## To be done
Can you write out the lines below word for word, beginning with the line that contains "orange semicircle: rotated" and continuing through the line that contains "yellow square: moved 3 px down", leaving the pictures out?

Stored items:
◇ ◇ ◇
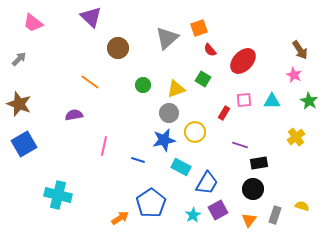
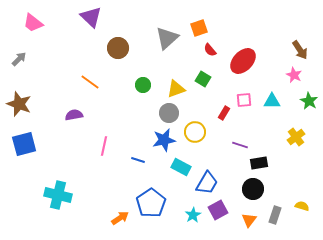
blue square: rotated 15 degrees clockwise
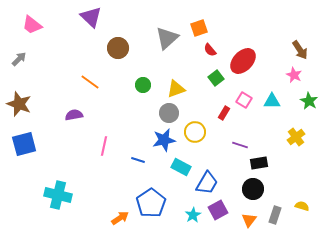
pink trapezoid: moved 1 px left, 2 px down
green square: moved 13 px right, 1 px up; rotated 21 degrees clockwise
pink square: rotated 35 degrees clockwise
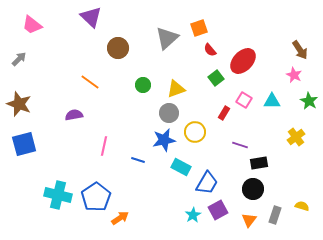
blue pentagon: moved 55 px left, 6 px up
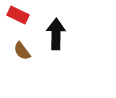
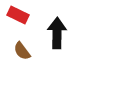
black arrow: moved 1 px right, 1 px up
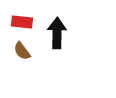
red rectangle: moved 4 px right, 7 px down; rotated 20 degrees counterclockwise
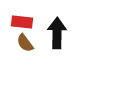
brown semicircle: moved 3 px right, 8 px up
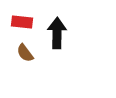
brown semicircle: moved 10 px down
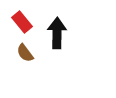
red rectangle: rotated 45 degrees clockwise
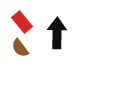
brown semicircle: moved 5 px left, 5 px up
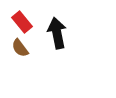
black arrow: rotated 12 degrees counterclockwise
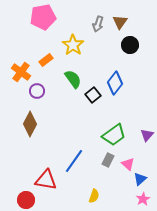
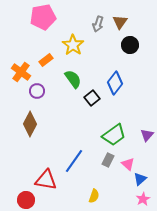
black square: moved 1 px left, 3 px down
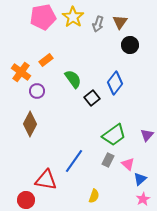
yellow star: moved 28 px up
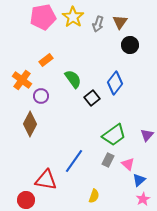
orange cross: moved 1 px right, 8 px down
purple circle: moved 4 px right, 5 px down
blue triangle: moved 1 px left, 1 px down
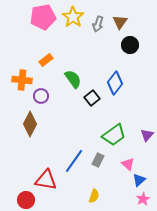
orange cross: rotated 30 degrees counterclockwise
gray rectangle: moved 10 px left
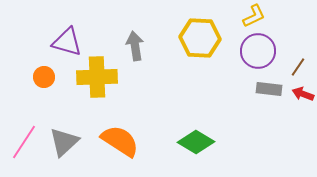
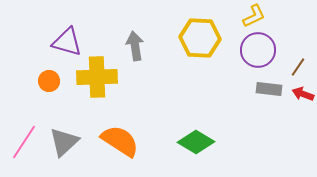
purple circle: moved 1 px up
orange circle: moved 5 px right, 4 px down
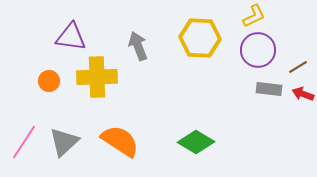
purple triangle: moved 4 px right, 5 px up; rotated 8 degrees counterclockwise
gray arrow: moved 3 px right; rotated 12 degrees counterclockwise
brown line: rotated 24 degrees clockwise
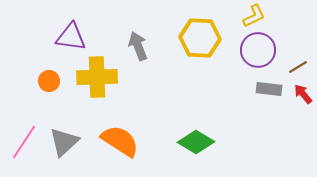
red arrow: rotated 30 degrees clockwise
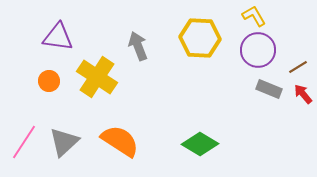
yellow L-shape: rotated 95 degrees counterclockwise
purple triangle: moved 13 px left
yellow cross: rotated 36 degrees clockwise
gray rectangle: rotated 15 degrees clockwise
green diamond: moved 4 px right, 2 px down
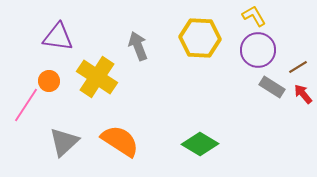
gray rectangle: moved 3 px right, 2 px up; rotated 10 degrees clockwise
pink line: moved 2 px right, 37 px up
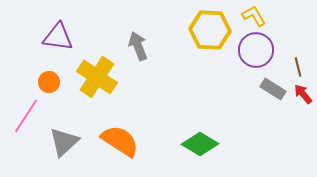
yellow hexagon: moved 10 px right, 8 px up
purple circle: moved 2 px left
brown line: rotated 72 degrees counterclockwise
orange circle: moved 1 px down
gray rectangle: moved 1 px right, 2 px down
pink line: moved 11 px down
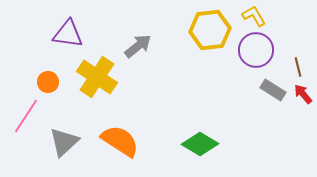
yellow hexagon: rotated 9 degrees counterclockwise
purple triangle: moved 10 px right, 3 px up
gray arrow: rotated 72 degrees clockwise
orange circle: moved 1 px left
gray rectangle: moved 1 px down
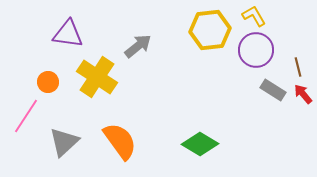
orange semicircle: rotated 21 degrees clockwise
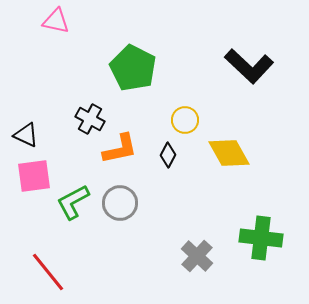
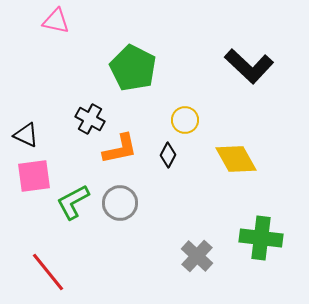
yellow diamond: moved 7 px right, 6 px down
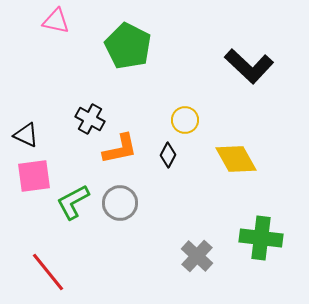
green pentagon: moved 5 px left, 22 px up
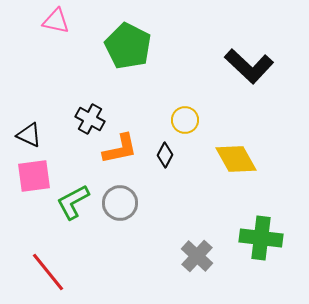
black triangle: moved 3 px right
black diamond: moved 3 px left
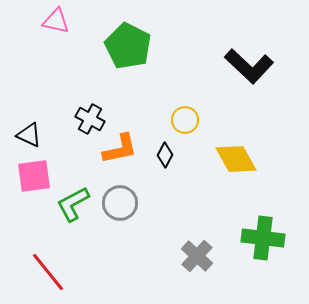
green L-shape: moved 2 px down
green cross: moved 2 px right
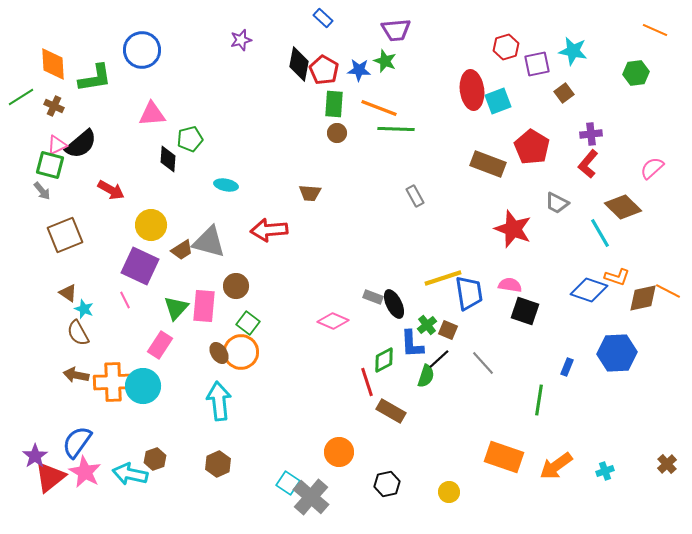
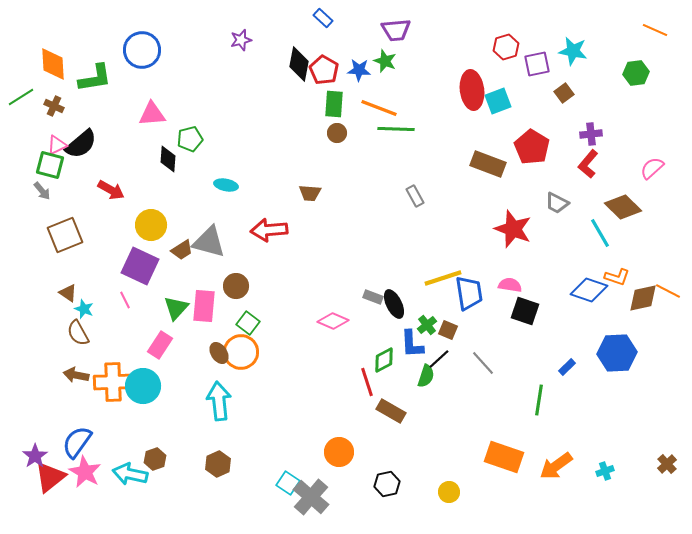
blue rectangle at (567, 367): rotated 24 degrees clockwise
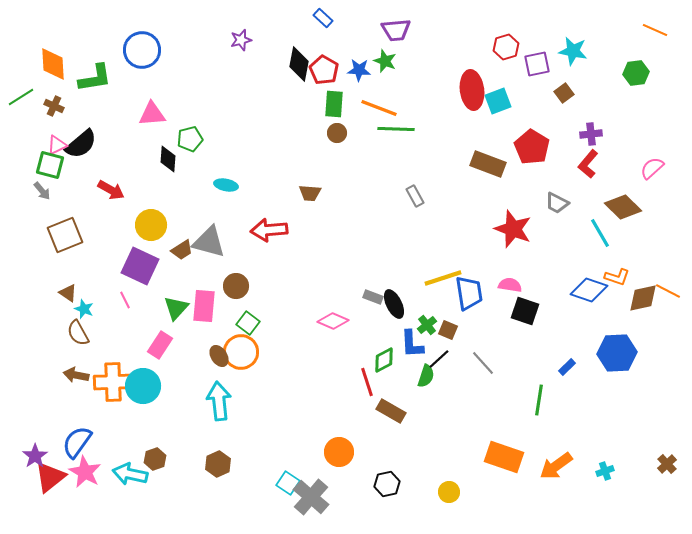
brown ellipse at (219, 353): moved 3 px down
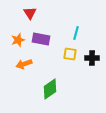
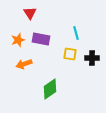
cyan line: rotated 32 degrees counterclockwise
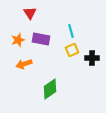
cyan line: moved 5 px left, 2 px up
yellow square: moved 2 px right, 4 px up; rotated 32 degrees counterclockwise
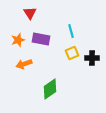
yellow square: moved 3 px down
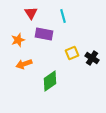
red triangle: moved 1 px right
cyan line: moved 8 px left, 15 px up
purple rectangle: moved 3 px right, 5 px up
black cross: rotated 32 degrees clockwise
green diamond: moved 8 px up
◇ ◇ ◇
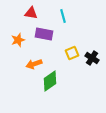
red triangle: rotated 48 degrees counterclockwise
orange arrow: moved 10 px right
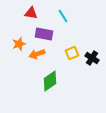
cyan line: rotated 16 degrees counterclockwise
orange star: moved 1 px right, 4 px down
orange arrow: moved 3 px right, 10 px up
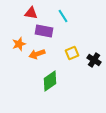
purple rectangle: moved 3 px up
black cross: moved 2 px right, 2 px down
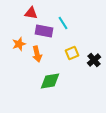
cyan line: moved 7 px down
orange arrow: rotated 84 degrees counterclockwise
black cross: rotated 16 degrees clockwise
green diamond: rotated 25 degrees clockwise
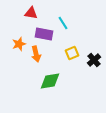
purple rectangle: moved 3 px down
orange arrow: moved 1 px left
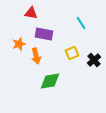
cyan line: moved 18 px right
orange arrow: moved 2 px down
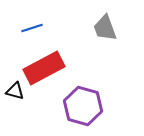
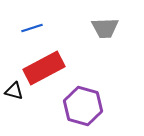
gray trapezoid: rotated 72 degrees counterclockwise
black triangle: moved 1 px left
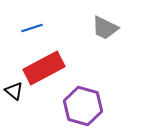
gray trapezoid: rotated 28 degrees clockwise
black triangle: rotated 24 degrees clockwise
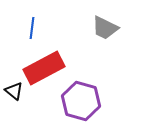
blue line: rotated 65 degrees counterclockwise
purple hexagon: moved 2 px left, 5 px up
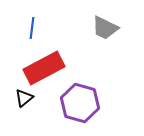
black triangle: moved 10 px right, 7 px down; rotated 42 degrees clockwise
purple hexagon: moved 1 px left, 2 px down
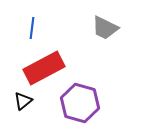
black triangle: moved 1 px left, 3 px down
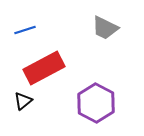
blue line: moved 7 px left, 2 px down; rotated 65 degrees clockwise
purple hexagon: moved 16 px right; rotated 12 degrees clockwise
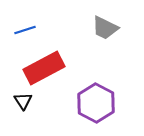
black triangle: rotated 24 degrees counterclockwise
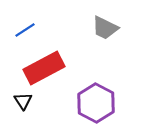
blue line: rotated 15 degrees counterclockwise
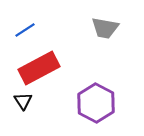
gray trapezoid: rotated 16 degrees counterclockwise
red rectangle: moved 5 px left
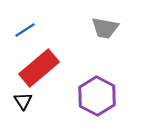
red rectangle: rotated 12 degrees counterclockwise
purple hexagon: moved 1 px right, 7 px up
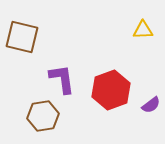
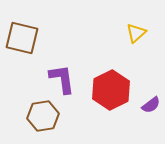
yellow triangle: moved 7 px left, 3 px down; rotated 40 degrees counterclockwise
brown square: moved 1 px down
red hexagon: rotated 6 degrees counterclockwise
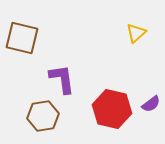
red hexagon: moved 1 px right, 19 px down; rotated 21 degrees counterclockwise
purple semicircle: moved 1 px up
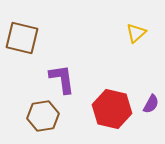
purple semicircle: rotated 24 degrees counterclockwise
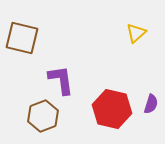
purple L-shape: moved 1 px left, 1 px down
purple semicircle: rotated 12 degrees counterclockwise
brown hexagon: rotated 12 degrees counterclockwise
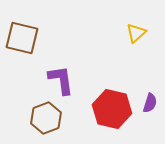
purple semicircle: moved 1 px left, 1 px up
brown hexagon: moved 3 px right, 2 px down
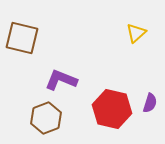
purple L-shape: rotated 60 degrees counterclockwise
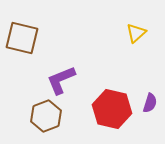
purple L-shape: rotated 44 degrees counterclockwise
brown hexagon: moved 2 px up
◇ ◇ ◇
## Final result
orange semicircle: rotated 21 degrees clockwise
yellow diamond: moved 7 px right, 6 px down
green pentagon: moved 5 px left, 22 px up
black triangle: moved 3 px right
black diamond: moved 3 px left
green L-shape: moved 2 px down
green cross: moved 2 px right
blue rectangle at (567, 367): rotated 24 degrees clockwise
brown ellipse at (219, 353): moved 3 px down
cyan line: rotated 32 degrees counterclockwise
cyan line: moved 5 px left, 2 px up
yellow square: moved 2 px right, 4 px up; rotated 32 degrees counterclockwise
yellow square: moved 3 px down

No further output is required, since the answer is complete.